■ Material supplied ■
______

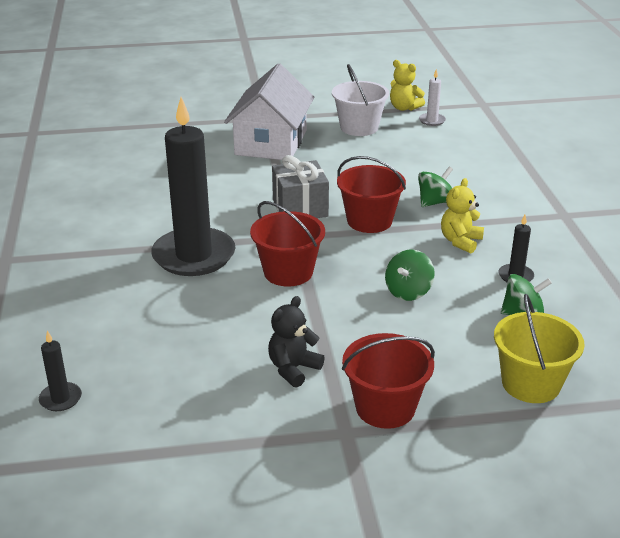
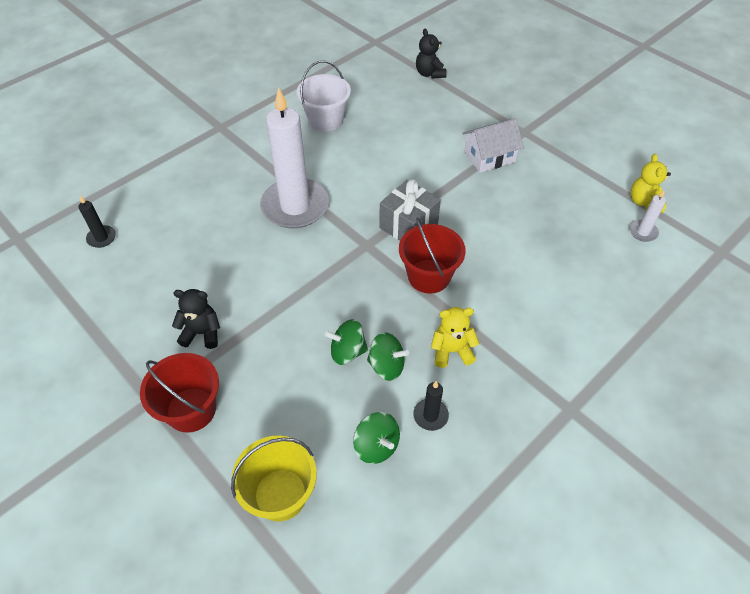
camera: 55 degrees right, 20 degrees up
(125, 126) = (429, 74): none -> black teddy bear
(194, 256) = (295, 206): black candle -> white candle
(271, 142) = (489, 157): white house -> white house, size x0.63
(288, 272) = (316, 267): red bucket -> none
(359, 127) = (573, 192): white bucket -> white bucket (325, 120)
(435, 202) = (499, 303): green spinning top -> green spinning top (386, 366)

______

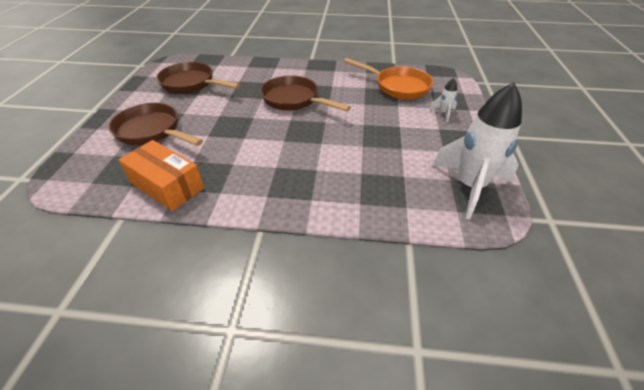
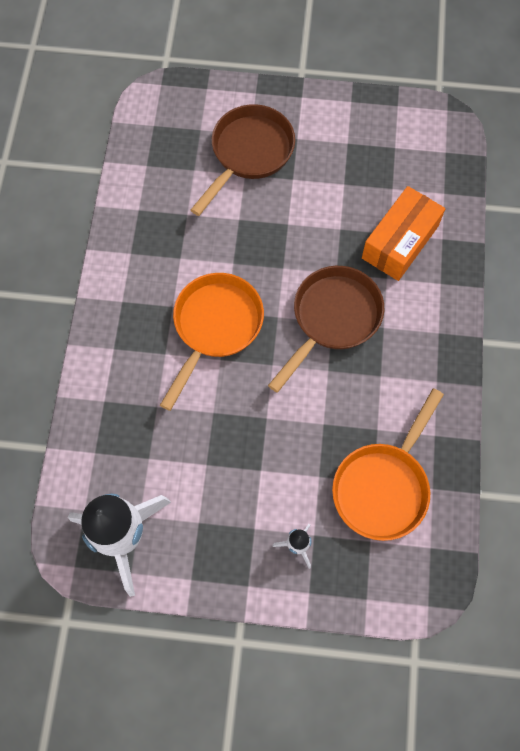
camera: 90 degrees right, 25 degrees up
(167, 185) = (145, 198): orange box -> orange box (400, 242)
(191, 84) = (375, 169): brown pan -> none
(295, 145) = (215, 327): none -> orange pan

______

Reprint exactly the lines above that start at the one with "camera: 55 degrees right, 20 degrees up" and end at the one with "(435, 202) = (499, 303): green", keeping both and adding none.

■ Task response ■
camera: 55 degrees right, 20 degrees up
(125, 126) = (429, 74): none -> black teddy bear
(194, 256) = (295, 206): black candle -> white candle
(271, 142) = (489, 157): white house -> white house, size x0.63
(288, 272) = (316, 267): red bucket -> none
(359, 127) = (573, 192): white bucket -> white bucket (325, 120)
(435, 202) = (499, 303): green spinning top -> green spinning top (386, 366)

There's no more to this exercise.